## ASSIGNMENT
From the line containing "linijka/czarny 684,194 →" through the last line of the entries below, print each line exactly. Pictures stay out.

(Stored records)
<<<<

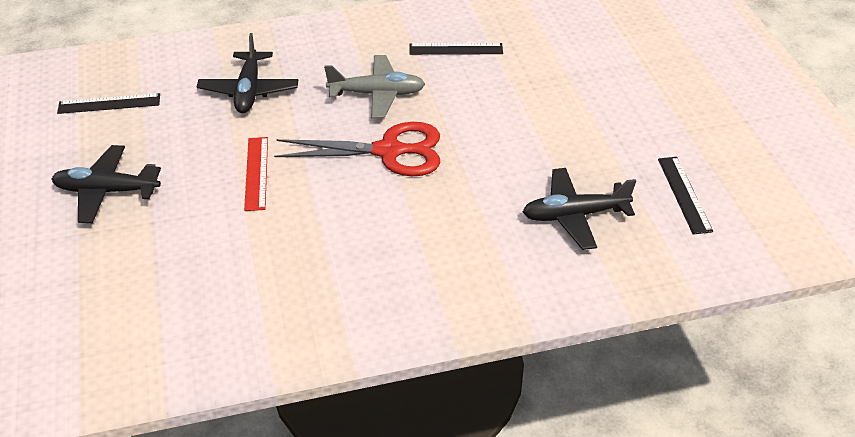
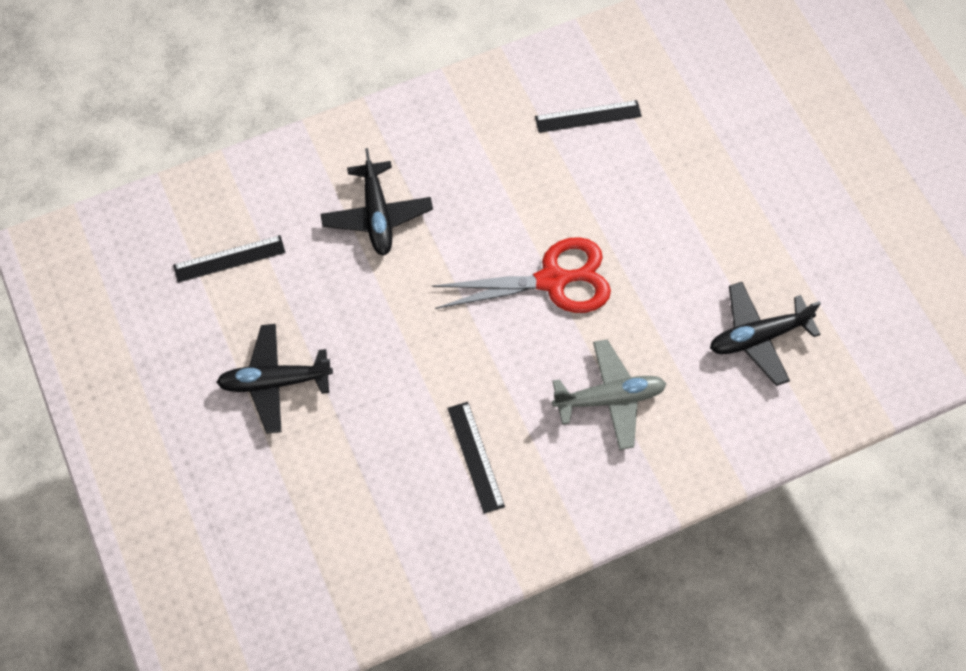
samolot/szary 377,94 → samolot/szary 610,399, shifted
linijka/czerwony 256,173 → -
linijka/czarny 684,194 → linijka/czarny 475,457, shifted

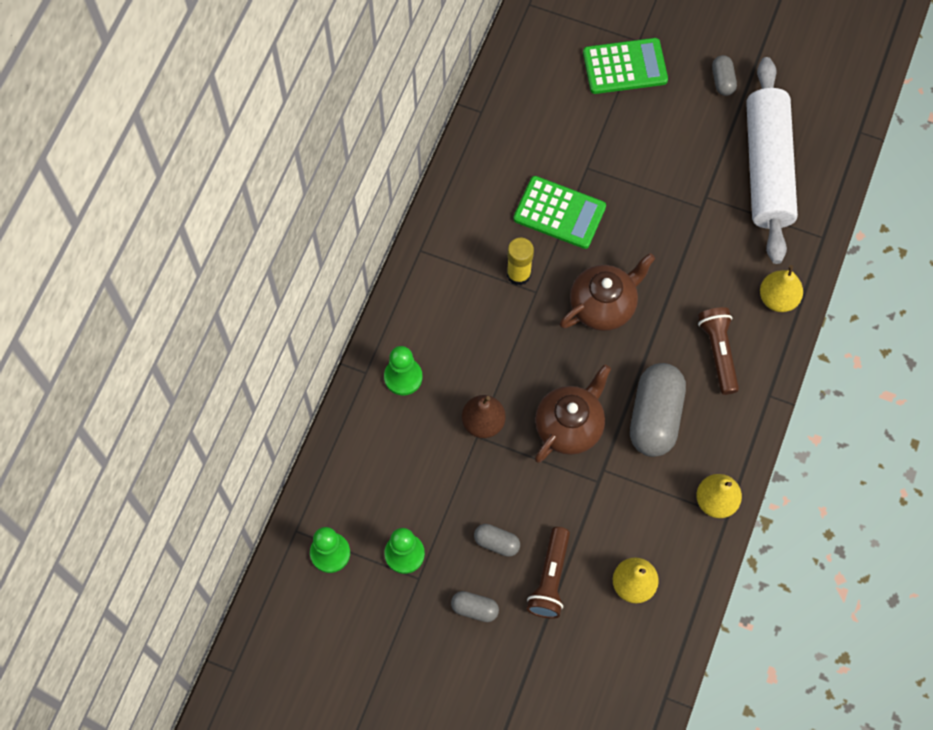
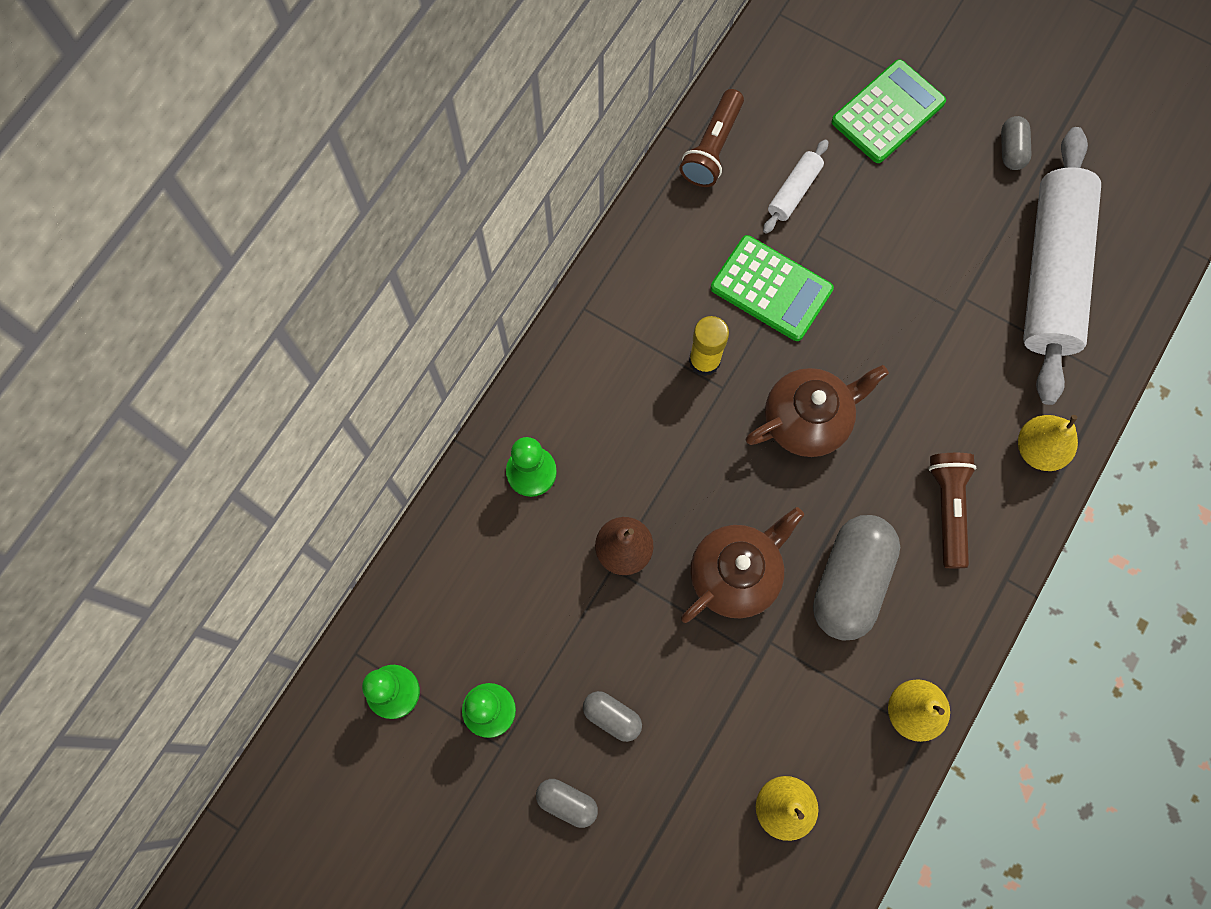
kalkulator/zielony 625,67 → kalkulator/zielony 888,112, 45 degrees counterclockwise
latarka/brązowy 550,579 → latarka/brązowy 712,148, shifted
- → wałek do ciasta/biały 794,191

>>>>

## YOUR SOLUTION
linijka/czarny 684,194 → linijka/czarny 475,457, shifted

kalkulator/zielony 625,67 → kalkulator/zielony 888,112, 45 degrees counterclockwise
latarka/brązowy 550,579 → latarka/brązowy 712,148, shifted
- → wałek do ciasta/biały 794,191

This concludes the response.